- **What you have to do**
Below are some records. Count the lines with "degrees" in them and give nothing but the total.

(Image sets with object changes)
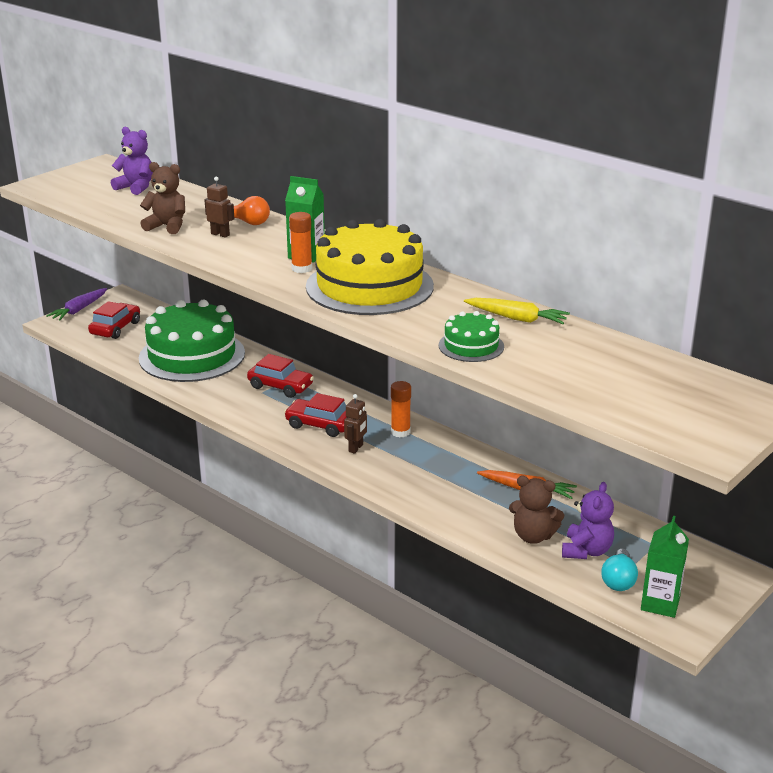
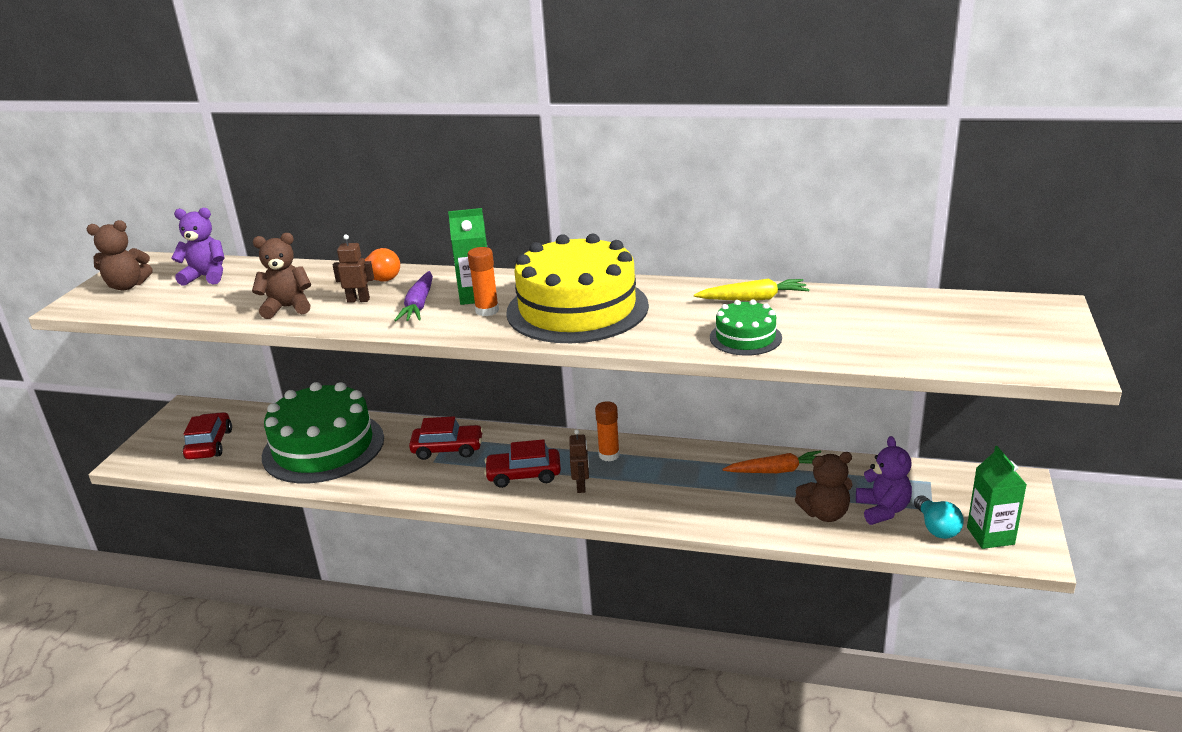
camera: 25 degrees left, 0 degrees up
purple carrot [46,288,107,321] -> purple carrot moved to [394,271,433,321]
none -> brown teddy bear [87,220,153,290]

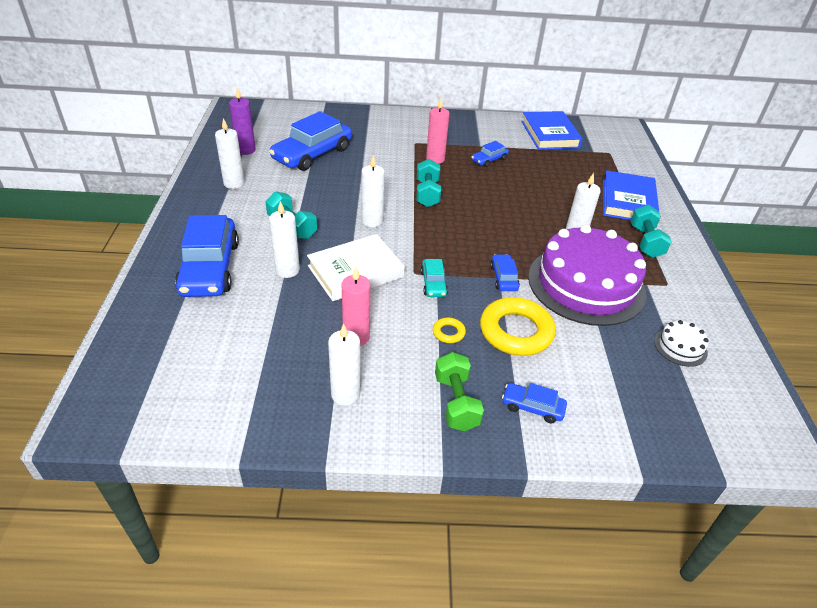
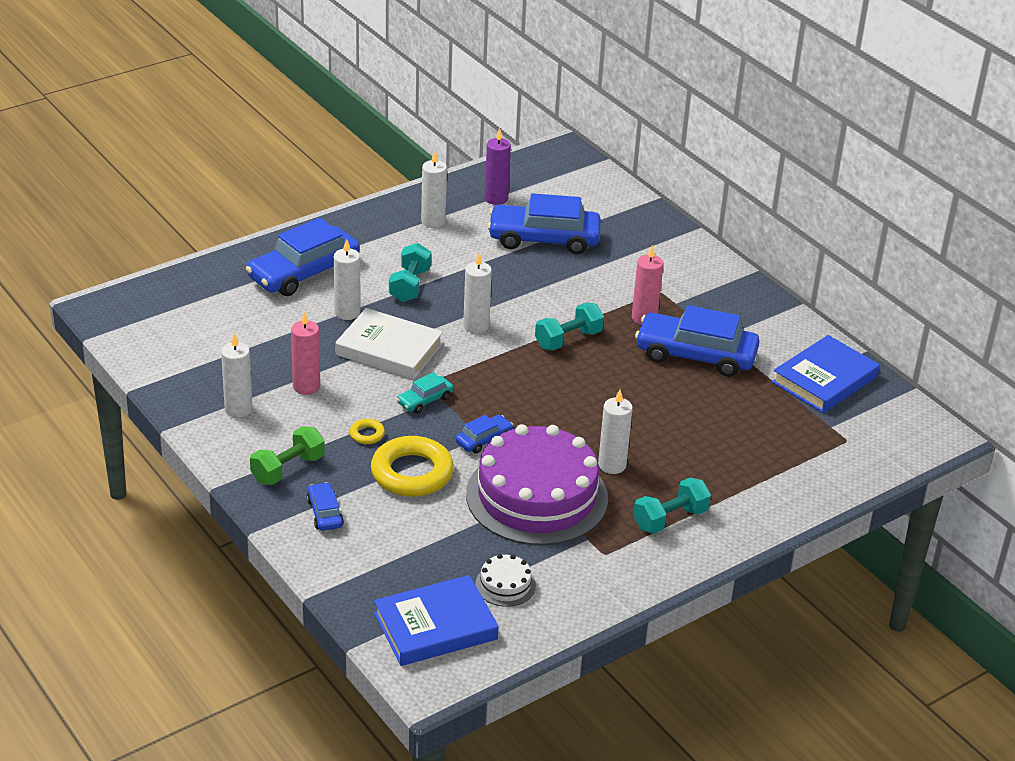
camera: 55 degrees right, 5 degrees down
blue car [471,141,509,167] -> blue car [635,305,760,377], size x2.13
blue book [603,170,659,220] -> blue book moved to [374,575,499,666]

- **Result for this task**
2